> [WORK ORDER]: From the entries below, transcribe exactly the lines between the line holding "D1: none -> diode 1N4001 (A VX, K MIC2)" and the line holding "U19: OR (in", inclusive; skip all other lines.

━━━ LISTED RECORDS

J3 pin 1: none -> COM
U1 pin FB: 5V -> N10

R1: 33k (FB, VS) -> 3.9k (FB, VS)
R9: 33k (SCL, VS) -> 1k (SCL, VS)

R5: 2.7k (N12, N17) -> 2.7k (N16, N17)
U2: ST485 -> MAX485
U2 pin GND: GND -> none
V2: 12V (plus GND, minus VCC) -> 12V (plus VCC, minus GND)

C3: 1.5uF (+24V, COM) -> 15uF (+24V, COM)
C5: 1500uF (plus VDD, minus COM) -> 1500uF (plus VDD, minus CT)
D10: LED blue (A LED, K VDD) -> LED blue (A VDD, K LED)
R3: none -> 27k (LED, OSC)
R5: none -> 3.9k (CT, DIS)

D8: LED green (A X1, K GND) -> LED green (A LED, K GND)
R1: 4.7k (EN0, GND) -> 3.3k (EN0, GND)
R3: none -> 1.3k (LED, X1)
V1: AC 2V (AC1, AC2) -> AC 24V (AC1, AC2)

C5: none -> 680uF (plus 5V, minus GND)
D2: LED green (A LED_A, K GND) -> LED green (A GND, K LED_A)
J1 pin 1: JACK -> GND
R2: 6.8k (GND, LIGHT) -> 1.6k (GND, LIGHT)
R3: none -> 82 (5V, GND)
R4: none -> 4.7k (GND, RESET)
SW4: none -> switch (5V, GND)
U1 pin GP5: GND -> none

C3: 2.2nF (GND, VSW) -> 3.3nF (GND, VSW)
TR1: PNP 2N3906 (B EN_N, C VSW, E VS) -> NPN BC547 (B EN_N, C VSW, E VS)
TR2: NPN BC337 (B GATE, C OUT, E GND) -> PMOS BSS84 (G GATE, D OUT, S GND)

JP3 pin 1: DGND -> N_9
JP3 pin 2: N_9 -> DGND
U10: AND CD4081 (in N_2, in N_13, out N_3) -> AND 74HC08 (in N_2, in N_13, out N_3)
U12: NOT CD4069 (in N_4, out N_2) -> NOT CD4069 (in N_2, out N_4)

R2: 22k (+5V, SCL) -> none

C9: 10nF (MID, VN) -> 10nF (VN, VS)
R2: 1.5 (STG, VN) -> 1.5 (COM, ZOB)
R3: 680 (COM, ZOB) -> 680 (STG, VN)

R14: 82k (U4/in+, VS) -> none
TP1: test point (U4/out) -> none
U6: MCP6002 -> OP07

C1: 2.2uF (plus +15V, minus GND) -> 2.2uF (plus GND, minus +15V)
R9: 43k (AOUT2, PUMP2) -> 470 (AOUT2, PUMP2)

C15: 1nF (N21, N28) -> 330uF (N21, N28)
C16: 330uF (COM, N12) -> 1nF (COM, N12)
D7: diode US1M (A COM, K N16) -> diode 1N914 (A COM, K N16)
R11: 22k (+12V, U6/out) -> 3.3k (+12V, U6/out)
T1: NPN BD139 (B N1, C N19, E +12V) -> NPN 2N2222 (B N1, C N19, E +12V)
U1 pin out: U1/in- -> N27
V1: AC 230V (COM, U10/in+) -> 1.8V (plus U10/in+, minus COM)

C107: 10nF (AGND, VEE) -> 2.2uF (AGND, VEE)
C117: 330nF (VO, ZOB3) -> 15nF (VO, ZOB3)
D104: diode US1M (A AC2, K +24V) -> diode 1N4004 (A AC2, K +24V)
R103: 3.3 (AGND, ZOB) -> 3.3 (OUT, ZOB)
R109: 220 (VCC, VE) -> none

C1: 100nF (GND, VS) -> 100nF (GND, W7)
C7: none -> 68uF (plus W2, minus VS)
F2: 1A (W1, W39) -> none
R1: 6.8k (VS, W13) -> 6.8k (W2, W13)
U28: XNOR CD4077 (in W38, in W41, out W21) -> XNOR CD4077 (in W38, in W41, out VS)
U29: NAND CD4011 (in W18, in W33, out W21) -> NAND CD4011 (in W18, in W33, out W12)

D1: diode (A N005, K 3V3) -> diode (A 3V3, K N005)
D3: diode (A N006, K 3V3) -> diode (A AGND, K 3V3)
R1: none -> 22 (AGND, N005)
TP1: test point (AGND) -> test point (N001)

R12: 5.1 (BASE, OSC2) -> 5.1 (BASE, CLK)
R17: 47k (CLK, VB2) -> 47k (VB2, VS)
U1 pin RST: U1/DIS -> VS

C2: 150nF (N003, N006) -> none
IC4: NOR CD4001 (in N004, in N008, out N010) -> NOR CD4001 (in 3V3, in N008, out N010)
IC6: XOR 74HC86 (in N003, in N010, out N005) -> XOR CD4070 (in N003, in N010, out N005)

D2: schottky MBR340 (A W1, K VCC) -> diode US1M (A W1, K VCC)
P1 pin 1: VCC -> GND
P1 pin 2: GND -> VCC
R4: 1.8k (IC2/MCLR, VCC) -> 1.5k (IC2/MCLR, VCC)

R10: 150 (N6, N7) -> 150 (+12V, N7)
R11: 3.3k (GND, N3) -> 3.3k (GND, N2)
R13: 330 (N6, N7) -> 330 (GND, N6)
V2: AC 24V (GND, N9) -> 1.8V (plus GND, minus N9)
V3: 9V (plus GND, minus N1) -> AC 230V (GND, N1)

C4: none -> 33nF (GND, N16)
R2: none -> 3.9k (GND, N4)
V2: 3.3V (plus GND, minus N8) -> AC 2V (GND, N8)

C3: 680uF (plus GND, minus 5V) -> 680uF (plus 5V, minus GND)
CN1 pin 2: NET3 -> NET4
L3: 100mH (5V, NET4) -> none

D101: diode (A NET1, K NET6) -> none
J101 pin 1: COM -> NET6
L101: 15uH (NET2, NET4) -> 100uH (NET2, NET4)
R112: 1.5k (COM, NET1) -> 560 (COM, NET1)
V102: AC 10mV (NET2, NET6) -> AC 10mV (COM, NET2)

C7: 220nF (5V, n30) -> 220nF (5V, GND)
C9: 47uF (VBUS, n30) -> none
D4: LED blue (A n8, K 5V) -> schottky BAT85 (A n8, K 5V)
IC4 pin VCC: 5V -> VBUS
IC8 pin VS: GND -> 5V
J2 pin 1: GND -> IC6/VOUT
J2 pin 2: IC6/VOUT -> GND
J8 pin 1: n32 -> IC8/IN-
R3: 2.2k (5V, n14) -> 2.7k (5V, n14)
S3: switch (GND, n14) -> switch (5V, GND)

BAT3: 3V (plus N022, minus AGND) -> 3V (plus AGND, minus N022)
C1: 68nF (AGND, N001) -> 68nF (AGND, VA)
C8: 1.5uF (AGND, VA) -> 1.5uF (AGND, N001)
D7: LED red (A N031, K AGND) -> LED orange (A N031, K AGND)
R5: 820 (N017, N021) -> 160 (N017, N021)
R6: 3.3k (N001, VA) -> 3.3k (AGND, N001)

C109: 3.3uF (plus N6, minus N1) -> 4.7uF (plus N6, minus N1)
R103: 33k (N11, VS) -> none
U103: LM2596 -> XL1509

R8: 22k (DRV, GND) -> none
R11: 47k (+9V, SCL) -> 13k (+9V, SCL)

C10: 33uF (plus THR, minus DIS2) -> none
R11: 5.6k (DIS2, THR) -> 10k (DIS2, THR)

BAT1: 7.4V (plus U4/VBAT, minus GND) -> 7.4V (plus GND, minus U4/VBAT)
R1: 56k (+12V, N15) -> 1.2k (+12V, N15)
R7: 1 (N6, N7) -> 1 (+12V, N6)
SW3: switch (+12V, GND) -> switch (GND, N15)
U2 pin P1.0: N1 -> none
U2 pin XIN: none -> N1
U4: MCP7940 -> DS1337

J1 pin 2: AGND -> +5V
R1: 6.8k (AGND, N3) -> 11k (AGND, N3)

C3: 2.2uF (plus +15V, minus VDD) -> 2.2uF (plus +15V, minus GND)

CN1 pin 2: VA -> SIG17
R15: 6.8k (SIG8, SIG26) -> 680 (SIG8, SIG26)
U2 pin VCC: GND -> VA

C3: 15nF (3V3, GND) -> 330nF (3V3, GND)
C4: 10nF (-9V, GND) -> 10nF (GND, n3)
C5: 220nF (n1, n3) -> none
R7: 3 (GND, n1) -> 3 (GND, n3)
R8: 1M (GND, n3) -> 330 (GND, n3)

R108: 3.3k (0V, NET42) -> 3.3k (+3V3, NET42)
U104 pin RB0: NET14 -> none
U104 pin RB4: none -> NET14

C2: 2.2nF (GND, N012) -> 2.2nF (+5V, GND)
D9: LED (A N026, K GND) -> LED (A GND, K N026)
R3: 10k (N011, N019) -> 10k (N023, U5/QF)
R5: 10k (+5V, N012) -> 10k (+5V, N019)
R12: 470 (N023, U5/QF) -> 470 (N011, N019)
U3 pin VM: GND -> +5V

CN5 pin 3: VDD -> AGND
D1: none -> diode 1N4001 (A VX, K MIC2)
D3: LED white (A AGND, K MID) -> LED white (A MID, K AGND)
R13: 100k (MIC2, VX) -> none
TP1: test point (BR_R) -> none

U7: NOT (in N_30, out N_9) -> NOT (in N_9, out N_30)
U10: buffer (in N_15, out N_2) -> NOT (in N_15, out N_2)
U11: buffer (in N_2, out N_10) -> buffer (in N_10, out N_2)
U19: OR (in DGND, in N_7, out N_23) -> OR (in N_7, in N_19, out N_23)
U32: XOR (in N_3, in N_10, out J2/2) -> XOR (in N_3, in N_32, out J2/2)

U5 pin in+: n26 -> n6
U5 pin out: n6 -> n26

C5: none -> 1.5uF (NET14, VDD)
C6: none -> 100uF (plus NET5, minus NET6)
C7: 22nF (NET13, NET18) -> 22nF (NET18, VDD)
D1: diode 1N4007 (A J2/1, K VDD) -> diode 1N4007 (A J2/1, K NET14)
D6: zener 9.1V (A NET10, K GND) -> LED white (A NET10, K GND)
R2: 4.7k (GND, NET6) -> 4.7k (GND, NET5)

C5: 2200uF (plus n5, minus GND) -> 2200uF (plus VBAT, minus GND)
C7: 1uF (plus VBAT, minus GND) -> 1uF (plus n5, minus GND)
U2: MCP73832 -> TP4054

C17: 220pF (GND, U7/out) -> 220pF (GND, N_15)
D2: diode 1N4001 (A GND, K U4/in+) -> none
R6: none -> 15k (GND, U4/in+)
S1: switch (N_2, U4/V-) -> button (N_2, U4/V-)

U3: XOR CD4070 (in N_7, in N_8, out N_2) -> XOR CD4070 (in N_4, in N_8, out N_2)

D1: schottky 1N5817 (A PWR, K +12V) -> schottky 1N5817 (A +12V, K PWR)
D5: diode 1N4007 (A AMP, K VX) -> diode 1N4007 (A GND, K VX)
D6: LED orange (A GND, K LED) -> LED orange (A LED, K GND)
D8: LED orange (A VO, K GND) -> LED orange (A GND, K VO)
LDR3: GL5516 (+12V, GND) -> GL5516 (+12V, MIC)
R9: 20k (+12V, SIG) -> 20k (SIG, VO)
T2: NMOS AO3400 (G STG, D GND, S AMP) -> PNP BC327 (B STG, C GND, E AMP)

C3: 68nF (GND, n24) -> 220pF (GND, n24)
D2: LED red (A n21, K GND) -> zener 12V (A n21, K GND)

━━━━━━

> [COMPLETED EXERCISE]:
D1: none -> diode 1N4001 (A VX, K MIC2)
D3: LED white (A AGND, K MID) -> LED white (A MID, K AGND)
R13: 100k (MIC2, VX) -> none
TP1: test point (BR_R) -> none

U7: NOT (in N_30, out N_9) -> NOT (in N_9, out N_30)
U10: buffer (in N_15, out N_2) -> NOT (in N_15, out N_2)
U11: buffer (in N_2, out N_10) -> buffer (in N_10, out N_2)
U19: OR (in DGND, in N_7, out N_23) -> OR (in N_7, in N_19, out N_23)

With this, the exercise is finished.